[Start of Attachment]
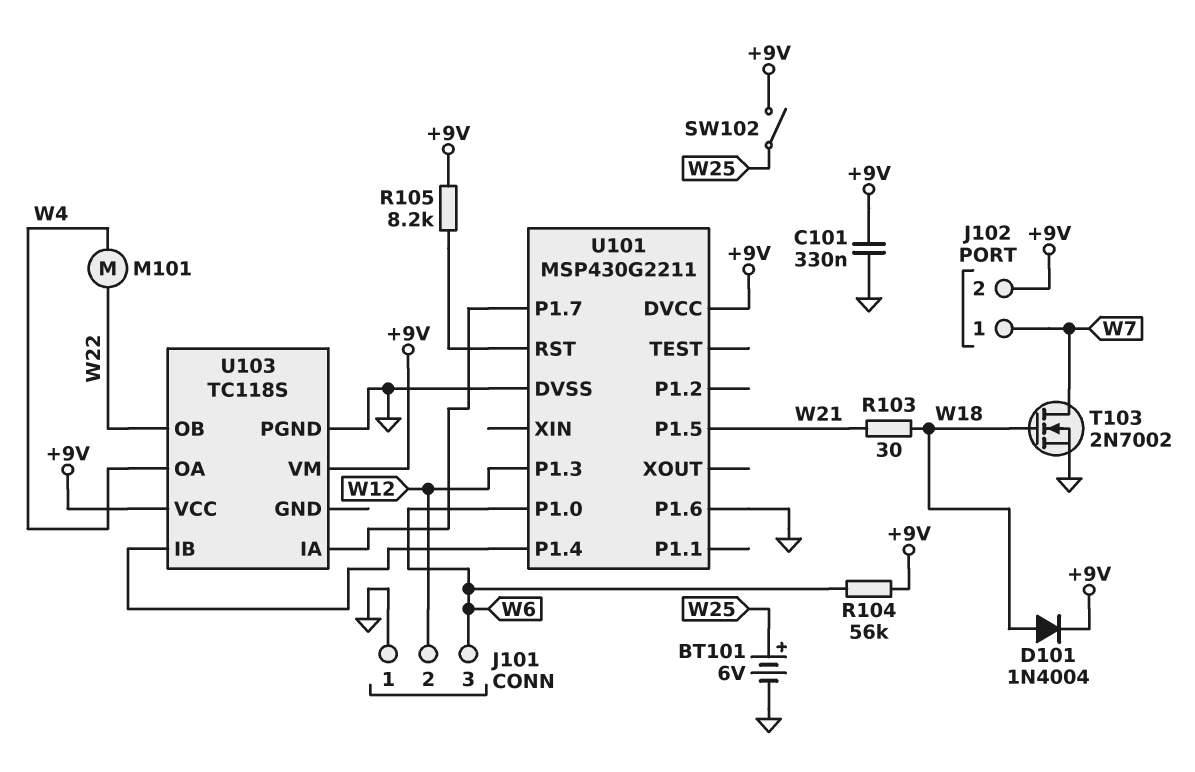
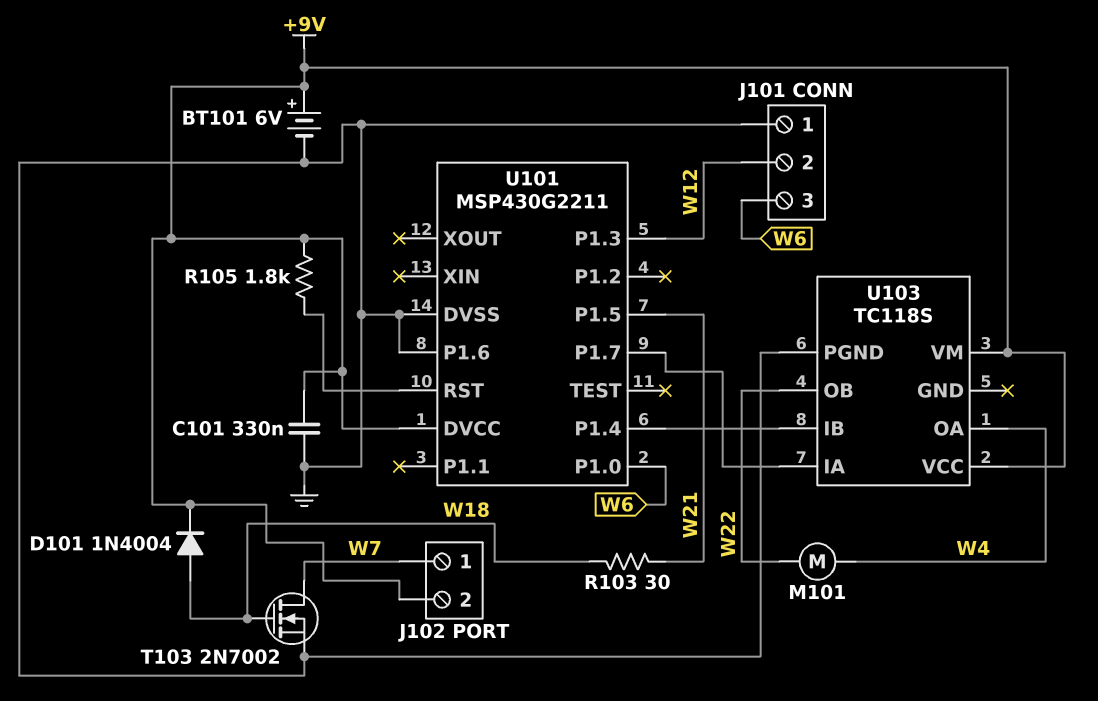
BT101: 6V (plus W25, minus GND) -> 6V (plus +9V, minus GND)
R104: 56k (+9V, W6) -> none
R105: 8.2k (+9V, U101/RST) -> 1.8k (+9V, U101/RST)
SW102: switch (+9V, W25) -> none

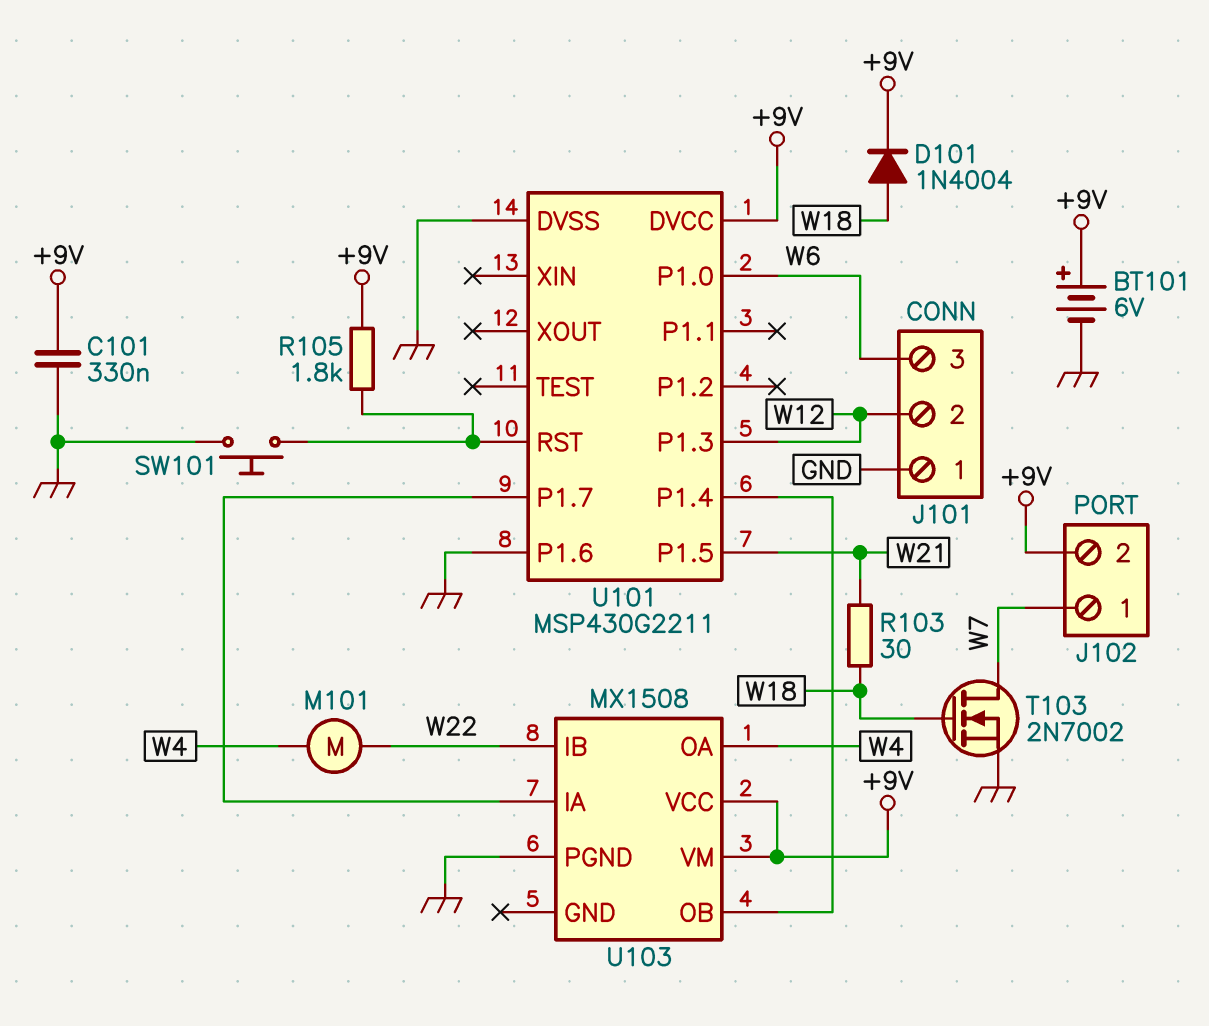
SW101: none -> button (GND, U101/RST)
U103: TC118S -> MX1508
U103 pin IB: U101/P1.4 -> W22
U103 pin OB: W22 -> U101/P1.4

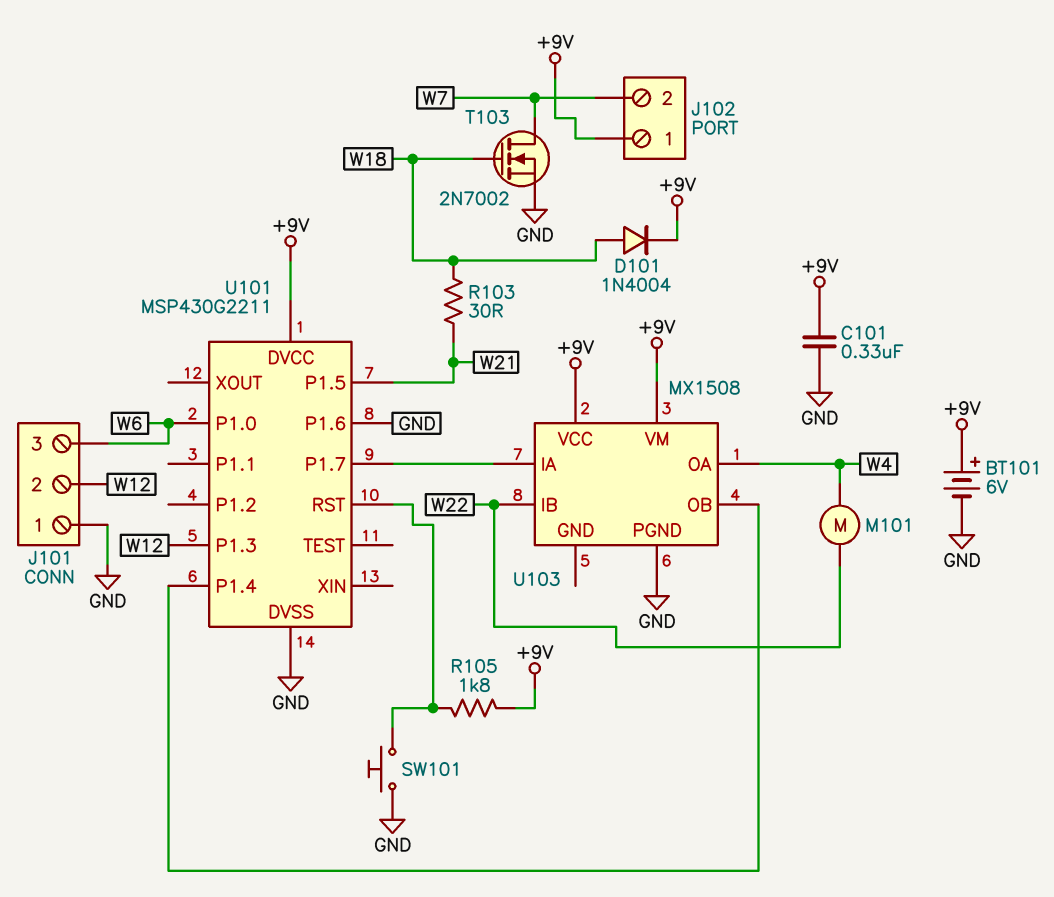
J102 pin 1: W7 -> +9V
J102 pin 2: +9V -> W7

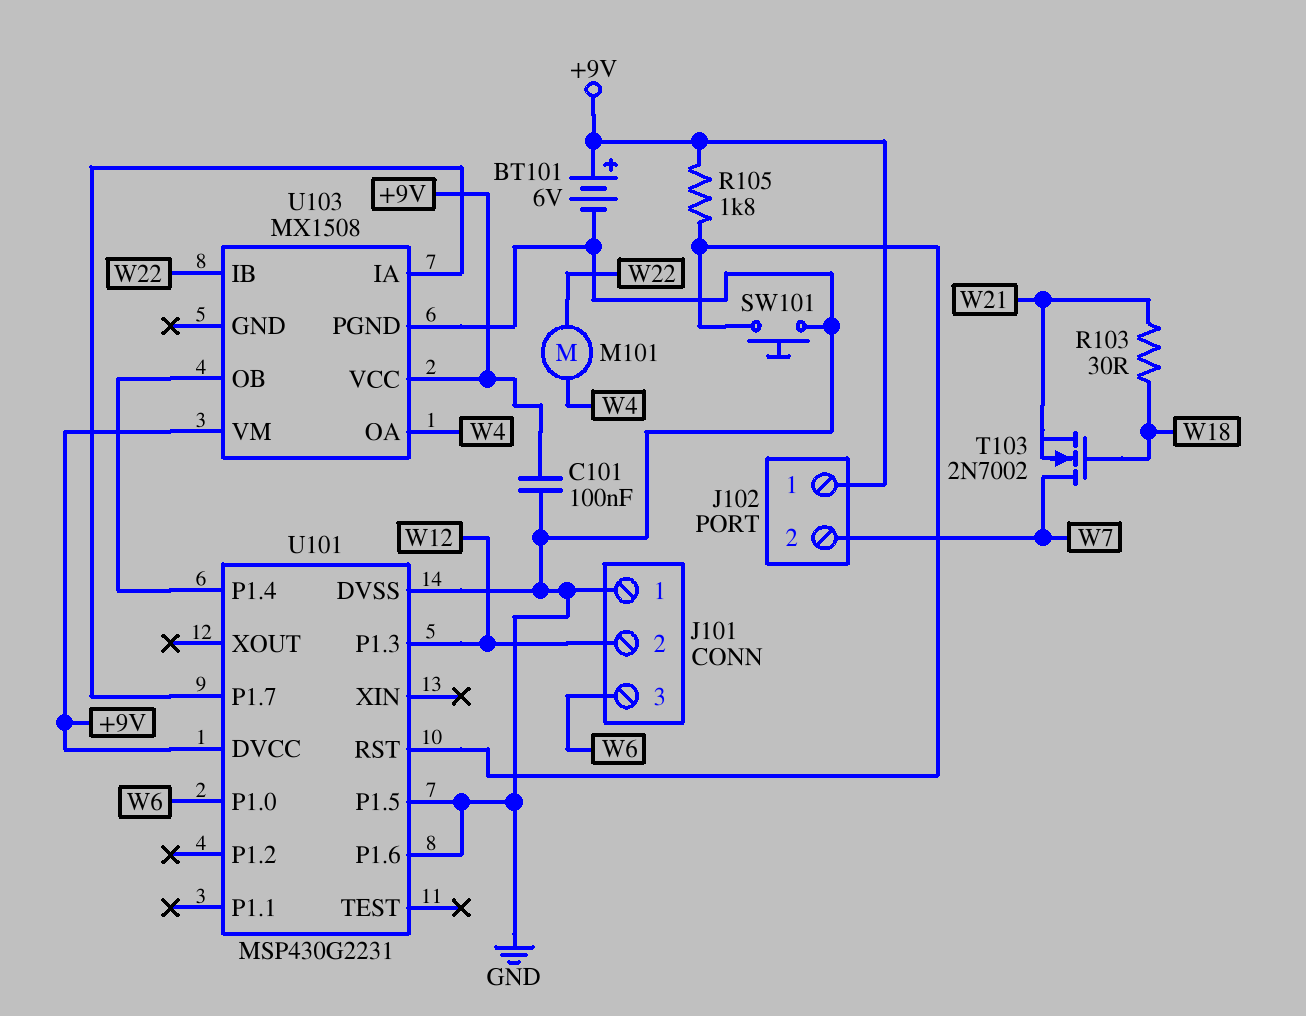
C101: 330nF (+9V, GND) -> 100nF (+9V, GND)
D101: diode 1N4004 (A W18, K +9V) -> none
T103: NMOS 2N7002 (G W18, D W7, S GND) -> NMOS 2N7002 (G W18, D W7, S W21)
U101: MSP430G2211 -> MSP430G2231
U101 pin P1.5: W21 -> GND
[End of Attachment]
[Start of Attachment]
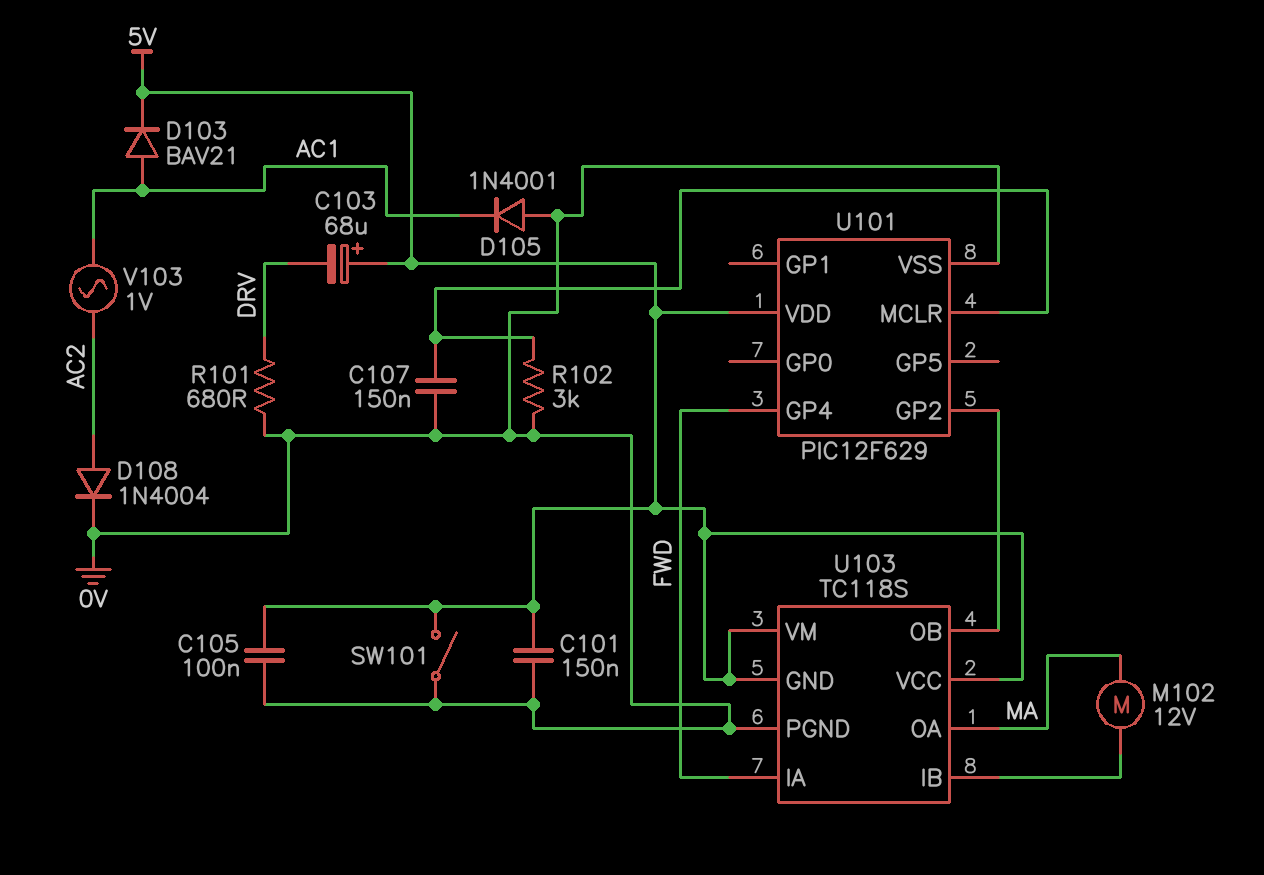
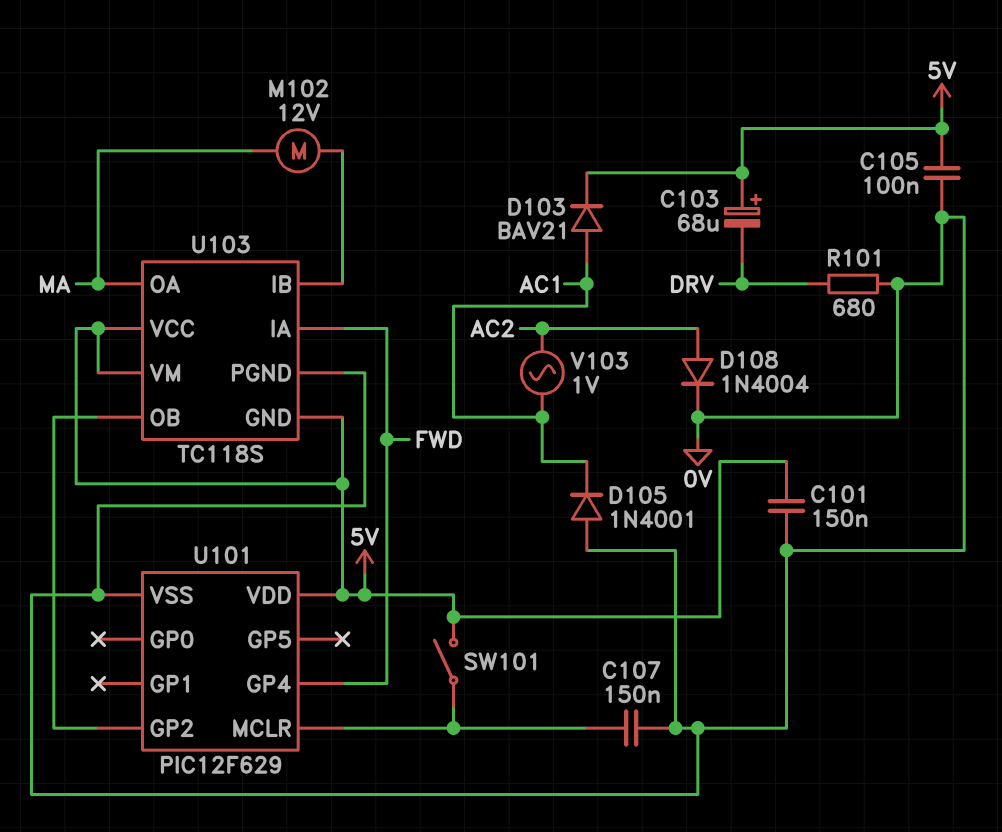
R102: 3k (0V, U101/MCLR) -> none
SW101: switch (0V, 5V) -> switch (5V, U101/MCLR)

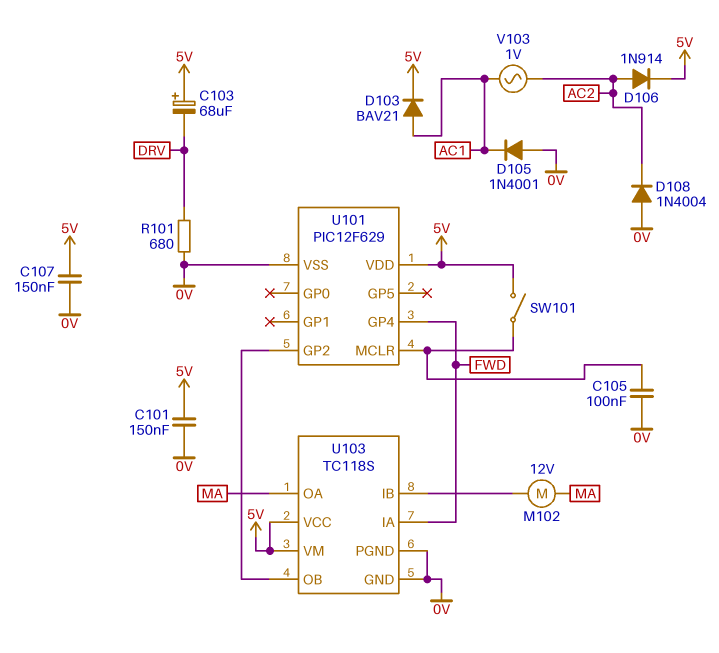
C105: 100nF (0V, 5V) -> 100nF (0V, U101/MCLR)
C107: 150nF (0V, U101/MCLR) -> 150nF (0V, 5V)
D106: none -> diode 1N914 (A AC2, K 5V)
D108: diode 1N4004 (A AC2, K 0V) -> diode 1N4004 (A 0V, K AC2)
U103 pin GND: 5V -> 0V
[End of Attachment]
◆ **WORK TASK**
Word for word, repeat the lines above from the one with "BT101: 6V (plus" through the one with "U101 pin P1.5: W21 -> GND", and nothing beyond them. Omit the pictures.

◆ **OUTPUT BELOW**
BT101: 6V (plus W25, minus GND) -> 6V (plus +9V, minus GND)
R104: 56k (+9V, W6) -> none
R105: 8.2k (+9V, U101/RST) -> 1.8k (+9V, U101/RST)
SW102: switch (+9V, W25) -> none

SW101: none -> button (GND, U101/RST)
U103: TC118S -> MX1508
U103 pin IB: U101/P1.4 -> W22
U103 pin OB: W22 -> U101/P1.4

J102 pin 1: W7 -> +9V
J102 pin 2: +9V -> W7

C101: 330nF (+9V, GND) -> 100nF (+9V, GND)
D101: diode 1N4004 (A W18, K +9V) -> none
T103: NMOS 2N7002 (G W18, D W7, S GND) -> NMOS 2N7002 (G W18, D W7, S W21)
U101: MSP430G2211 -> MSP430G2231
U101 pin P1.5: W21 -> GND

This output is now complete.